(Data shown)
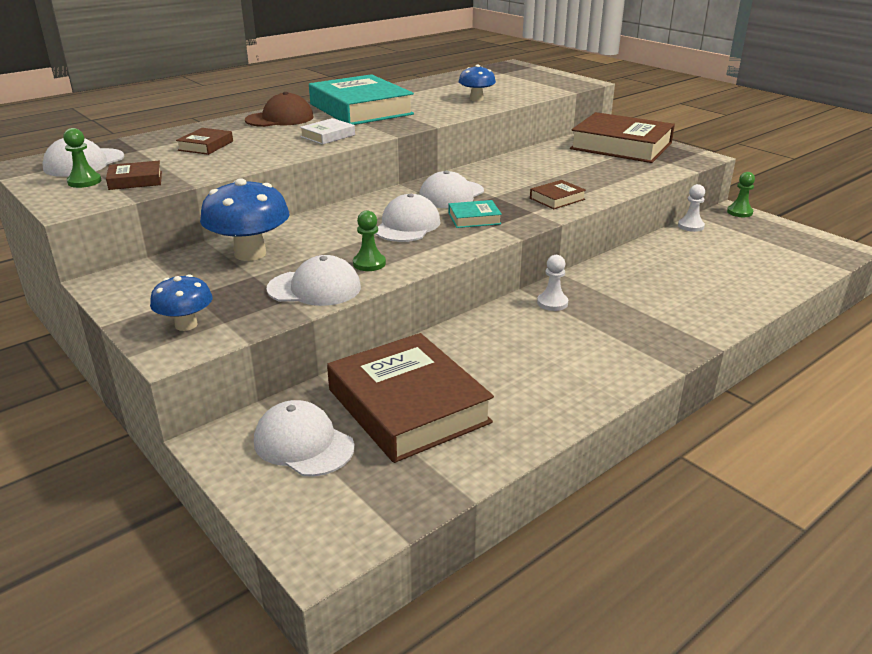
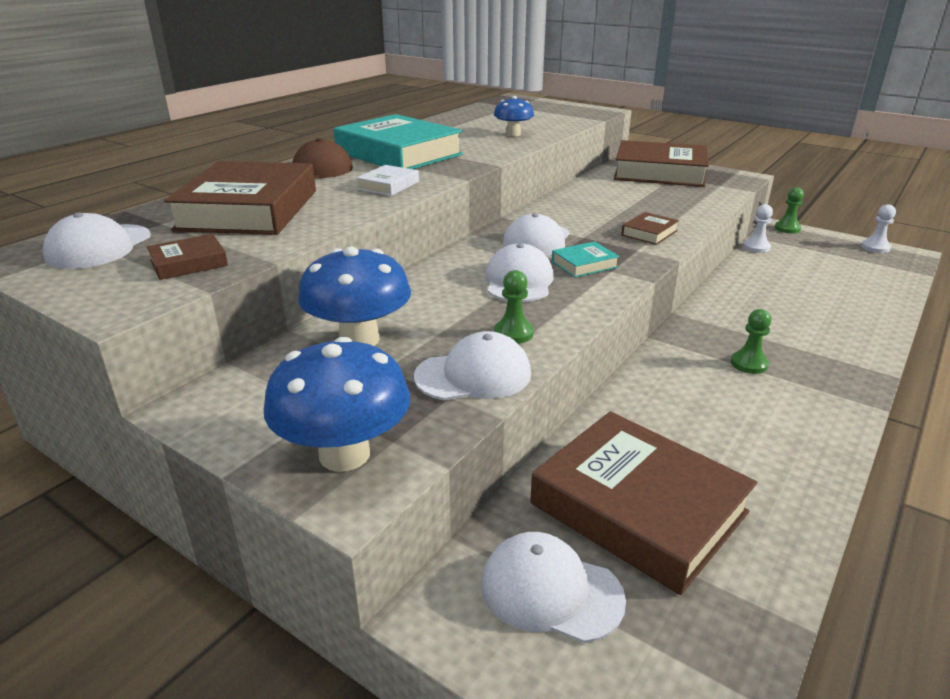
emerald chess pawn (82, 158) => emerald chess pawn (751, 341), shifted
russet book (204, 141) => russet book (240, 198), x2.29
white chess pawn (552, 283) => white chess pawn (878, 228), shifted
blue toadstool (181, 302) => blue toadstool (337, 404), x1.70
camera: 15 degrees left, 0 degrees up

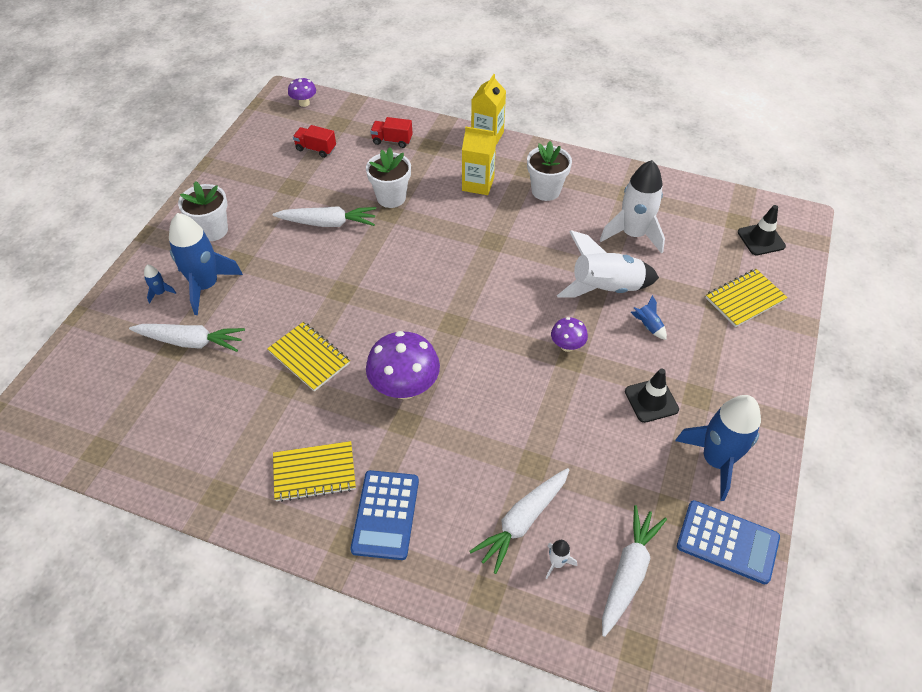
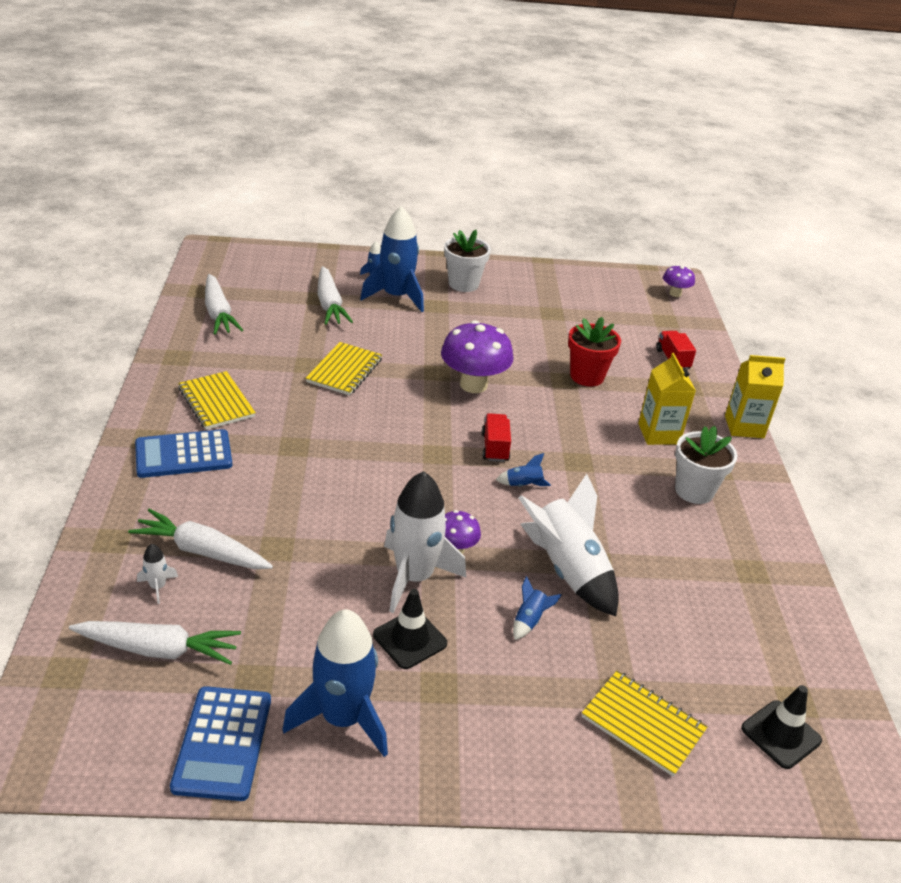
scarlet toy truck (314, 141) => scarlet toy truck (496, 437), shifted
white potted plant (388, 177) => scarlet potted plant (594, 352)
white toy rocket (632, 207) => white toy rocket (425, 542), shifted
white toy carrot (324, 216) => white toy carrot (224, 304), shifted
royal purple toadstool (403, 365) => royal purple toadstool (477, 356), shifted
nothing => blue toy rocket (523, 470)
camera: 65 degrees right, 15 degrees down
(End Data shown)
### Work to complete
Every record above needs to be repeated exactly; pictures are to be left out.

### Final answer
emerald chess pawn (82, 158) => emerald chess pawn (751, 341), shifted
russet book (204, 141) => russet book (240, 198), x2.29
white chess pawn (552, 283) => white chess pawn (878, 228), shifted
blue toadstool (181, 302) => blue toadstool (337, 404), x1.70
camera: 15 degrees left, 0 degrees up

scarlet toy truck (314, 141) => scarlet toy truck (496, 437), shifted
white potted plant (388, 177) => scarlet potted plant (594, 352)
white toy rocket (632, 207) => white toy rocket (425, 542), shifted
white toy carrot (324, 216) => white toy carrot (224, 304), shifted
royal purple toadstool (403, 365) => royal purple toadstool (477, 356), shifted
nothing => blue toy rocket (523, 470)
camera: 65 degrees right, 15 degrees down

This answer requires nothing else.